Task requirements: Print the listing below again. Change nothing.

Data supplied:
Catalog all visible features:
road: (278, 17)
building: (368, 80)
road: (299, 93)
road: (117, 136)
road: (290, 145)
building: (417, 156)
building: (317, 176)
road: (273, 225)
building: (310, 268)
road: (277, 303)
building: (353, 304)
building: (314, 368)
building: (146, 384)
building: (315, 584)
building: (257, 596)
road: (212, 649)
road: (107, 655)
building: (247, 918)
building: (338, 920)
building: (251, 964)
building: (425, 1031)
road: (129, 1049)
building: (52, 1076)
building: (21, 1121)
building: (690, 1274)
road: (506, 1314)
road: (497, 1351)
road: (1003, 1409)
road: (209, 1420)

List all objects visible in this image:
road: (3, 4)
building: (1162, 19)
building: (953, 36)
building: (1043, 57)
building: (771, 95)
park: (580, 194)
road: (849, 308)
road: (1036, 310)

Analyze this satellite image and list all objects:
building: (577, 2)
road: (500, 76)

Response:
Catalog all visible features:
road: (278, 17)
building: (368, 80)
road: (299, 93)
road: (117, 136)
road: (290, 145)
building: (417, 156)
building: (317, 176)
road: (273, 225)
building: (310, 268)
road: (277, 303)
building: (353, 304)
building: (314, 368)
building: (146, 384)
building: (315, 584)
building: (257, 596)
road: (212, 649)
road: (107, 655)
building: (247, 918)
building: (338, 920)
building: (251, 964)
building: (425, 1031)
road: (129, 1049)
building: (52, 1076)
building: (21, 1121)
building: (690, 1274)
road: (506, 1314)
road: (497, 1351)
road: (1003, 1409)
road: (209, 1420)

List all objects visible in this image:
road: (3, 4)
building: (1162, 19)
building: (953, 36)
building: (1043, 57)
building: (771, 95)
park: (580, 194)
road: (849, 308)
road: (1036, 310)

Analyze this satellite image and list all objects:
building: (577, 2)
road: (500, 76)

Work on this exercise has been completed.